▶ _What to work on_: Beneath this instruction is a block of data; output from it exactly the lines that run from the one containing "turquoise spinning top: 2 -> 4" through the one containing "red screwdriver: 10 -> 12", inclusive.

▶ _Input for this task_:

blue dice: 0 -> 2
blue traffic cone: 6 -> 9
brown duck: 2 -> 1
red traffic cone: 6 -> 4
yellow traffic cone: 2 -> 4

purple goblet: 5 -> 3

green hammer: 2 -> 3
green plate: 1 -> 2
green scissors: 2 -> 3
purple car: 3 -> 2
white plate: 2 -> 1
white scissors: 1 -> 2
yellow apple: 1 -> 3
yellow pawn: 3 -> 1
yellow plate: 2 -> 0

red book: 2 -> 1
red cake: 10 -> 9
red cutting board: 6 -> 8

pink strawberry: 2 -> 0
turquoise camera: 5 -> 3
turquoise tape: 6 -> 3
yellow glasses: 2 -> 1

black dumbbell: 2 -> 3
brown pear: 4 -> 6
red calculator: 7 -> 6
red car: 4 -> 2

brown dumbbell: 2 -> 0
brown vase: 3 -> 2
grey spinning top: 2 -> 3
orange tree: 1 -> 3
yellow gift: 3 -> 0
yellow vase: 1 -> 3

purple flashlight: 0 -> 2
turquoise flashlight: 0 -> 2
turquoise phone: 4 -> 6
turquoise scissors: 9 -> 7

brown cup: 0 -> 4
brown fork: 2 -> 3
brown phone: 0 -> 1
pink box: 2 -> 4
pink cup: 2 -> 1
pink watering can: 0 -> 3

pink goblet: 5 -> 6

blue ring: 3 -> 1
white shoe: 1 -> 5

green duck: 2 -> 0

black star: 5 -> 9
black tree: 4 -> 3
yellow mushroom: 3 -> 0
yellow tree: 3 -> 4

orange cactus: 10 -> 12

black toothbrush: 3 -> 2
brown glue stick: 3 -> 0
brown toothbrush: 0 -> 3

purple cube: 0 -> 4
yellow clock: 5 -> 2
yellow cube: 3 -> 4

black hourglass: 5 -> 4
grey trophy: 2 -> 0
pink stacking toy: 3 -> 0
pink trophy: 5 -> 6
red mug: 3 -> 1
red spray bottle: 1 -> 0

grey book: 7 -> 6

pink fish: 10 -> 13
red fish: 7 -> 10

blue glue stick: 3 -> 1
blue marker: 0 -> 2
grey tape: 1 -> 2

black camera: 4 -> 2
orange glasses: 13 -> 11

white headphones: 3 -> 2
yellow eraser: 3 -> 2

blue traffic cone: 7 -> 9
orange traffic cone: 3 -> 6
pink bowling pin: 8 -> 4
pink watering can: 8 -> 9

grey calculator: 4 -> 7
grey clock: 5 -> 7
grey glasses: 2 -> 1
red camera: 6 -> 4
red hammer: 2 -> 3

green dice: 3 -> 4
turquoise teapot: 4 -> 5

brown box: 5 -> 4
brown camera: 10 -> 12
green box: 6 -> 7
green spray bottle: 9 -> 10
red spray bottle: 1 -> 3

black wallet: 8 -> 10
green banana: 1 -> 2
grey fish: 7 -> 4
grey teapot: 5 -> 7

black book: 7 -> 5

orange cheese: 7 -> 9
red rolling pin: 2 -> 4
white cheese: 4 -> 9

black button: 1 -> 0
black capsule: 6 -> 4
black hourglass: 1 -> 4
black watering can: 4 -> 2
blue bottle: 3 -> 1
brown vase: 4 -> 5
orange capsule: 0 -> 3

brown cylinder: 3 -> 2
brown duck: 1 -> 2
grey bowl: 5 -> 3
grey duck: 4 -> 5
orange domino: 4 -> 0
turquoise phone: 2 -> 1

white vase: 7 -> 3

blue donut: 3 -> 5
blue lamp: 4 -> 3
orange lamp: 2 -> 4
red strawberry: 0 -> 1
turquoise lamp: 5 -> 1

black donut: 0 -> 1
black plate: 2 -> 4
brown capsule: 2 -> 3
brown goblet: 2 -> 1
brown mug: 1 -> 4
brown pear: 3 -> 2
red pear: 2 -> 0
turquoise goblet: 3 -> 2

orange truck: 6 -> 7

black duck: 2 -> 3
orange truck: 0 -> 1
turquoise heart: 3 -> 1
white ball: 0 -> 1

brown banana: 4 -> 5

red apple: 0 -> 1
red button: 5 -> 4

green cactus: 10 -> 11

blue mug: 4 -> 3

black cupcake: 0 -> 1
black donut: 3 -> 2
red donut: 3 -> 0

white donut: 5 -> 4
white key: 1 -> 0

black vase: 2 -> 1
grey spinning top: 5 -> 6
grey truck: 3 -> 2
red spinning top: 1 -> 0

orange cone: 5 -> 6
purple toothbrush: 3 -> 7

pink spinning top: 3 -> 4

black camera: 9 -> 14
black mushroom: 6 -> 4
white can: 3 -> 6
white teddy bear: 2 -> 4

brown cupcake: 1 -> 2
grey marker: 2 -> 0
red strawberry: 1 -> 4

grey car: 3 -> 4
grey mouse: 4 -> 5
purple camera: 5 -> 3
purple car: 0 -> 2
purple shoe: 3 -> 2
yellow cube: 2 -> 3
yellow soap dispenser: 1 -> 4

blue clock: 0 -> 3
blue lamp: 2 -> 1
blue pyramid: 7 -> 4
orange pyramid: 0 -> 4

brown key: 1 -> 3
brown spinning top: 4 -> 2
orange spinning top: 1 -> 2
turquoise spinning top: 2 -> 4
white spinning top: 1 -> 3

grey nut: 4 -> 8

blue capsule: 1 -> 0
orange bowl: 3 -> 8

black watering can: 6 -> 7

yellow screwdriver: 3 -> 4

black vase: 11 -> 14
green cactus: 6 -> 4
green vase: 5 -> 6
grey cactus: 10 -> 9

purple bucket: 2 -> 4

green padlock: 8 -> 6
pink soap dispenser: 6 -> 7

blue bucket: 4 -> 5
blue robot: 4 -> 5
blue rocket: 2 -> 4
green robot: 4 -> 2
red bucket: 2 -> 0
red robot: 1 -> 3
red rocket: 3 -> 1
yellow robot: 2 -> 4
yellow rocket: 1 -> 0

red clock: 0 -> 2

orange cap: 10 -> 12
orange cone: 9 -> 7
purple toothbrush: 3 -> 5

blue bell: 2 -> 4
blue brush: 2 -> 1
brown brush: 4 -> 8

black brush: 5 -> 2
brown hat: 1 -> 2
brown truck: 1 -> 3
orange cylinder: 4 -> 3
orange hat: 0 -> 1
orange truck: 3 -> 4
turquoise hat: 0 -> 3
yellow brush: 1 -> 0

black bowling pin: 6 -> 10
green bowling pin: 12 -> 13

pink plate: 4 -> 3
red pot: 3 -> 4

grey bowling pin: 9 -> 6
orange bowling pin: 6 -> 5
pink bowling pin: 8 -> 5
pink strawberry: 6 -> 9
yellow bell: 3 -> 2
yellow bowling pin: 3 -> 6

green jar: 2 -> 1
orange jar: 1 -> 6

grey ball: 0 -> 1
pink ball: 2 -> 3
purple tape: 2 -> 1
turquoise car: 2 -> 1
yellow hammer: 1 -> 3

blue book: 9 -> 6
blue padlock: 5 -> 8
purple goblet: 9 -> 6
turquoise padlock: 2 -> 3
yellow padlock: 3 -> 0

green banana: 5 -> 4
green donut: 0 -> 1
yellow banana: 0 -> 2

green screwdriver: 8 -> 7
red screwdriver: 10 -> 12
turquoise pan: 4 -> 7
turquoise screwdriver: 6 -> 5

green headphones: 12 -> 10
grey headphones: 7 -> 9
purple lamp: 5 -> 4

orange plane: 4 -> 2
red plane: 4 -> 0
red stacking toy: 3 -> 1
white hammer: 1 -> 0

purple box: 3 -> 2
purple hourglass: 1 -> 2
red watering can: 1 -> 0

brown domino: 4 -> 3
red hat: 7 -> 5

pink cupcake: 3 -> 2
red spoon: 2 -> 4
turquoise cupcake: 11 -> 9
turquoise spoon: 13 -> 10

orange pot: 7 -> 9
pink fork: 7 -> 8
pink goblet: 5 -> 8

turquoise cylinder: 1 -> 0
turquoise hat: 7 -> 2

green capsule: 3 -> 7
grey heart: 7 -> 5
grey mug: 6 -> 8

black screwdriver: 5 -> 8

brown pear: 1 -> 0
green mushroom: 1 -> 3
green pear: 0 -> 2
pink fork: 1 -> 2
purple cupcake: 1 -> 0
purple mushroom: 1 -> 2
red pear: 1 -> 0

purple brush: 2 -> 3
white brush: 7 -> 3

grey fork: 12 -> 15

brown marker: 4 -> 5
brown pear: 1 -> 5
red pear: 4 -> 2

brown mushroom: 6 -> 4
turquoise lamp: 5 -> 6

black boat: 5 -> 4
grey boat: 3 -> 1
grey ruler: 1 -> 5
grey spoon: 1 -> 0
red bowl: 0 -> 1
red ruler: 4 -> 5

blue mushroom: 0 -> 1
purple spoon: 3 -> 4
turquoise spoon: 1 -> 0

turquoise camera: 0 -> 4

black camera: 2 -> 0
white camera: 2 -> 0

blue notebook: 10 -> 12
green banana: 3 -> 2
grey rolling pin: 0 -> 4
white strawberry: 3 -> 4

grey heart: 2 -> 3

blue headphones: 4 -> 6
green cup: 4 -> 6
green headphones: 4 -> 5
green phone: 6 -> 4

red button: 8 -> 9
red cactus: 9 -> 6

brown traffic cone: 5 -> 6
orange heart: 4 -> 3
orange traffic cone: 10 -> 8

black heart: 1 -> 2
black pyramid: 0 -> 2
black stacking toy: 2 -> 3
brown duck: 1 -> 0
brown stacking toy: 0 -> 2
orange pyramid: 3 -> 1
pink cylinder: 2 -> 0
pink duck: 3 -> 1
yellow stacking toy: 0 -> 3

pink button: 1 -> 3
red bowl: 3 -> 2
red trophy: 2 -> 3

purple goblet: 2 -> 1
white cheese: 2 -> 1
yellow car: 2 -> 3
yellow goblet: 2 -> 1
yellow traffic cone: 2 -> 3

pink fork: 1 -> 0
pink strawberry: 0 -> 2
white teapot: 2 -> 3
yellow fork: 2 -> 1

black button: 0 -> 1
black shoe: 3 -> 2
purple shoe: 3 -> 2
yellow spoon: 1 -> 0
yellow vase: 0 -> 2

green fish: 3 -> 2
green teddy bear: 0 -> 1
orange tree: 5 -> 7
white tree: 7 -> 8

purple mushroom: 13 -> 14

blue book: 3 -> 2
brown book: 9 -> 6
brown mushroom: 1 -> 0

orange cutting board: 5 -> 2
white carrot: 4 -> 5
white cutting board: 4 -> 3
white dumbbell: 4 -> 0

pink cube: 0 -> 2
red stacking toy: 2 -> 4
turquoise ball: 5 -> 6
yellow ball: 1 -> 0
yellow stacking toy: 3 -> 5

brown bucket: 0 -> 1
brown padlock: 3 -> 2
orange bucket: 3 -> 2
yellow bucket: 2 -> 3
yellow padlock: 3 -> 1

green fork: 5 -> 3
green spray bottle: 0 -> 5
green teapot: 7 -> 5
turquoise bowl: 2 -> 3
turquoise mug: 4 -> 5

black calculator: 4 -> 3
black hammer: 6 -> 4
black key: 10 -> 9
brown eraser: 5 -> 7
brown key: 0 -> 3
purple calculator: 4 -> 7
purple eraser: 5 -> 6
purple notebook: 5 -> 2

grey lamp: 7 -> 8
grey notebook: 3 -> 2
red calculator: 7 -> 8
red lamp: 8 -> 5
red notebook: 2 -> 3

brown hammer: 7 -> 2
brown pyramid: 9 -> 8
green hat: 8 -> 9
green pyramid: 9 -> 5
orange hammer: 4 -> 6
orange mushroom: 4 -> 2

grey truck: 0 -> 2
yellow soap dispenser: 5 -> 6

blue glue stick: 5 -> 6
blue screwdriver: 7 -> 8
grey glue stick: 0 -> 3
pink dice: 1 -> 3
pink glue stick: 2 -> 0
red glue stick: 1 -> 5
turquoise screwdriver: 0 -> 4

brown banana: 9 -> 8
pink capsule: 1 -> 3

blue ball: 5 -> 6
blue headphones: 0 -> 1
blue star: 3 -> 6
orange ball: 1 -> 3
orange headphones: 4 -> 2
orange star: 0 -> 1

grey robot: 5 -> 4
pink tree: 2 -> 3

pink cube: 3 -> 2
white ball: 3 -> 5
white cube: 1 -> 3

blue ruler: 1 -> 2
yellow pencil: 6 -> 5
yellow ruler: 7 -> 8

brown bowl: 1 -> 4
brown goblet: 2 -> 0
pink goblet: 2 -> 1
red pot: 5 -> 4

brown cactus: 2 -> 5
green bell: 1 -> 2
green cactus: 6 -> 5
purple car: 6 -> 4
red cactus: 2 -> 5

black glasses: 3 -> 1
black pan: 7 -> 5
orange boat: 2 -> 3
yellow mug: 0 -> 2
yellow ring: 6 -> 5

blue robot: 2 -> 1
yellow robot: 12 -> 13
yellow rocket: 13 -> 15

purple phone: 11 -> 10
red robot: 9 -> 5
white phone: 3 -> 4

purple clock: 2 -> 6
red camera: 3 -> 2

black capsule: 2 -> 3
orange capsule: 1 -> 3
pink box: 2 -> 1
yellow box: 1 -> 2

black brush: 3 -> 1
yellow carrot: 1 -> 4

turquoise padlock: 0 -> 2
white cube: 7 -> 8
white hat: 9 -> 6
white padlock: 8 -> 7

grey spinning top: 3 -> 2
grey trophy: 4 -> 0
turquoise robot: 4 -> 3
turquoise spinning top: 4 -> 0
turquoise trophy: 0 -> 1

▶ _Written answer_:
turquoise spinning top: 2 -> 4
white spinning top: 1 -> 3

grey nut: 4 -> 8

blue capsule: 1 -> 0
orange bowl: 3 -> 8

black watering can: 6 -> 7

yellow screwdriver: 3 -> 4

black vase: 11 -> 14
green cactus: 6 -> 4
green vase: 5 -> 6
grey cactus: 10 -> 9

purple bucket: 2 -> 4

green padlock: 8 -> 6
pink soap dispenser: 6 -> 7

blue bucket: 4 -> 5
blue robot: 4 -> 5
blue rocket: 2 -> 4
green robot: 4 -> 2
red bucket: 2 -> 0
red robot: 1 -> 3
red rocket: 3 -> 1
yellow robot: 2 -> 4
yellow rocket: 1 -> 0

red clock: 0 -> 2

orange cap: 10 -> 12
orange cone: 9 -> 7
purple toothbrush: 3 -> 5

blue bell: 2 -> 4
blue brush: 2 -> 1
brown brush: 4 -> 8

black brush: 5 -> 2
brown hat: 1 -> 2
brown truck: 1 -> 3
orange cylinder: 4 -> 3
orange hat: 0 -> 1
orange truck: 3 -> 4
turquoise hat: 0 -> 3
yellow brush: 1 -> 0

black bowling pin: 6 -> 10
green bowling pin: 12 -> 13

pink plate: 4 -> 3
red pot: 3 -> 4

grey bowling pin: 9 -> 6
orange bowling pin: 6 -> 5
pink bowling pin: 8 -> 5
pink strawberry: 6 -> 9
yellow bell: 3 -> 2
yellow bowling pin: 3 -> 6

green jar: 2 -> 1
orange jar: 1 -> 6

grey ball: 0 -> 1
pink ball: 2 -> 3
purple tape: 2 -> 1
turquoise car: 2 -> 1
yellow hammer: 1 -> 3

blue book: 9 -> 6
blue padlock: 5 -> 8
purple goblet: 9 -> 6
turquoise padlock: 2 -> 3
yellow padlock: 3 -> 0

green banana: 5 -> 4
green donut: 0 -> 1
yellow banana: 0 -> 2

green screwdriver: 8 -> 7
red screwdriver: 10 -> 12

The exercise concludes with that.